Data excerpts:
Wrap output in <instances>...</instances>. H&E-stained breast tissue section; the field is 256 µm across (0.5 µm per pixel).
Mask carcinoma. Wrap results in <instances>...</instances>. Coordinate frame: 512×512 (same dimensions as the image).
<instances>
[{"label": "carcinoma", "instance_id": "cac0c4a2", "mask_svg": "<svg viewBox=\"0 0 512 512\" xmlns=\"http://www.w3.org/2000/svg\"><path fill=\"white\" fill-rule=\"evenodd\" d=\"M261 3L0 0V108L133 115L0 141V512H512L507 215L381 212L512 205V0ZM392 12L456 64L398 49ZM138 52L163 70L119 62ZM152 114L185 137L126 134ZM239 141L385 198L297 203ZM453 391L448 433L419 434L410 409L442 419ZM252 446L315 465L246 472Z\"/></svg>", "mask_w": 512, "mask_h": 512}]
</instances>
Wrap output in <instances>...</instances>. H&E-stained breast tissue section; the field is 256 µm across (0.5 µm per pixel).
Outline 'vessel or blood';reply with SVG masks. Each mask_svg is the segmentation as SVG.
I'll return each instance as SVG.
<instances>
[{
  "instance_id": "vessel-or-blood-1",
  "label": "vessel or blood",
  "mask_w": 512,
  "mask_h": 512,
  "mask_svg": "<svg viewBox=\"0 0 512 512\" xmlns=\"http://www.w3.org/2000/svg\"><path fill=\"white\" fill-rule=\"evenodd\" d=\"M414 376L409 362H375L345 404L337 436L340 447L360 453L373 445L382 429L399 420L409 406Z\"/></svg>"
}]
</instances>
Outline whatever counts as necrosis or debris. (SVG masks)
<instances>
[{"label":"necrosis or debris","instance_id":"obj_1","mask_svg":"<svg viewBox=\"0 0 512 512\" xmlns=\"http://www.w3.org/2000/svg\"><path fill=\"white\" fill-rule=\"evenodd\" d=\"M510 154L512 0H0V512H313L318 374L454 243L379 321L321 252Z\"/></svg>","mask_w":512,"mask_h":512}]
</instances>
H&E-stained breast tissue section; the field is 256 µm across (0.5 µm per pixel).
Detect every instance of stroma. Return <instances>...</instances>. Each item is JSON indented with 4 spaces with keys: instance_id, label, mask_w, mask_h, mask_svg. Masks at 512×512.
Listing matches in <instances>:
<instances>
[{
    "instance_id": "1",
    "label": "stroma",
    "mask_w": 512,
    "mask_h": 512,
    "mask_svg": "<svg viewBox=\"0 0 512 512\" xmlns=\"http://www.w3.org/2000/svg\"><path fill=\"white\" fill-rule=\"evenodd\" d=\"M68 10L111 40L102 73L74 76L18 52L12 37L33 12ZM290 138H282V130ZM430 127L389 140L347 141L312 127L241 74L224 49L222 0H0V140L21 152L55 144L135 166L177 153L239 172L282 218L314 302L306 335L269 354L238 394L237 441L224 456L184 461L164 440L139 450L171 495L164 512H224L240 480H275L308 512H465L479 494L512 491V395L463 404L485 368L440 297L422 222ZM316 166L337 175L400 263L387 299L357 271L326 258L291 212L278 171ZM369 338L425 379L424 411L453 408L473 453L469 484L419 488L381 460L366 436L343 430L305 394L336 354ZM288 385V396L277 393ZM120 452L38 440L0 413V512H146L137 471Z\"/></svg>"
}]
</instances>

(WHAT IS EXPECTED):
From the records above, extract every entry exactly as given.

(WRITTEN ANSWER):
Wrap output in <instances>...</instances>. H&E-stained breast tissue section; the field is 256 µm across (0.5 µm per pixel).
Mask carcinoma. Wrap results in <instances>...</instances>. Coordinate frame: 512×512 (same dimensions as the image).
<instances>
[{"label": "carcinoma", "instance_id": "cac0c4a2", "mask_svg": "<svg viewBox=\"0 0 512 512\" xmlns=\"http://www.w3.org/2000/svg\"><path fill=\"white\" fill-rule=\"evenodd\" d=\"M261 3L0 0V108L133 115L0 141V512H512L507 215L381 212L512 205V0ZM392 12L456 64L398 49ZM138 52L163 70L119 62ZM152 114L185 137L126 134ZM239 141L385 198L297 203ZM453 391L448 433L419 434L410 409L442 419ZM252 446L315 465L246 472Z\"/></svg>", "mask_w": 512, "mask_h": 512}]
</instances>
Wrap output in <instances>...</instances>. H&E-stained breast tissue section; the field is 256 µm across (0.5 µm per pixel).
Outline 'vessel or blood';reply with SVG masks. Each mask_svg is the segmentation as SVG.
I'll return each instance as SVG.
<instances>
[{
  "instance_id": "vessel-or-blood-1",
  "label": "vessel or blood",
  "mask_w": 512,
  "mask_h": 512,
  "mask_svg": "<svg viewBox=\"0 0 512 512\" xmlns=\"http://www.w3.org/2000/svg\"><path fill=\"white\" fill-rule=\"evenodd\" d=\"M414 376L409 362H375L345 404L337 436L340 447L360 453L373 445L382 429L399 420L409 406Z\"/></svg>"
}]
</instances>
Outline whatever counts as necrosis or debris. (SVG masks)
<instances>
[{"label":"necrosis or debris","instance_id":"obj_1","mask_svg":"<svg viewBox=\"0 0 512 512\" xmlns=\"http://www.w3.org/2000/svg\"><path fill=\"white\" fill-rule=\"evenodd\" d=\"M510 154L512 0H0V512H313L318 374L454 243L379 321L321 252Z\"/></svg>","mask_w":512,"mask_h":512}]
</instances>
H&E-stained breast tissue section; the field is 256 µm across (0.5 µm per pixel).
Detect every instance of stroma. Return <instances>...</instances>. Each item is JSON indented with 4 spaces with keys: instance_id, label, mask_w, mask_h, mask_svg. Masks at 512×512.
Listing matches in <instances>:
<instances>
[{
    "instance_id": "1",
    "label": "stroma",
    "mask_w": 512,
    "mask_h": 512,
    "mask_svg": "<svg viewBox=\"0 0 512 512\" xmlns=\"http://www.w3.org/2000/svg\"><path fill=\"white\" fill-rule=\"evenodd\" d=\"M68 10L111 40L102 73L74 76L18 52L12 37L33 12ZM290 138H282V130ZM430 127L389 140L347 141L312 127L241 74L224 49L222 0H0V140L21 152L55 144L135 166L177 153L239 172L282 218L314 302L306 335L269 354L238 394L237 441L224 456L184 461L164 440L139 450L171 495L164 512H224L240 480H275L308 512H465L479 494L512 491V395L463 404L485 368L440 297L422 222ZM316 166L337 175L400 263L387 299L357 271L326 258L291 212L278 171ZM369 338L425 379L424 411L453 408L473 453L469 484L419 488L381 460L366 436L343 430L305 394L336 354ZM288 385V396L277 393ZM120 452L38 440L0 413V512H146L137 471Z\"/></svg>"
}]
</instances>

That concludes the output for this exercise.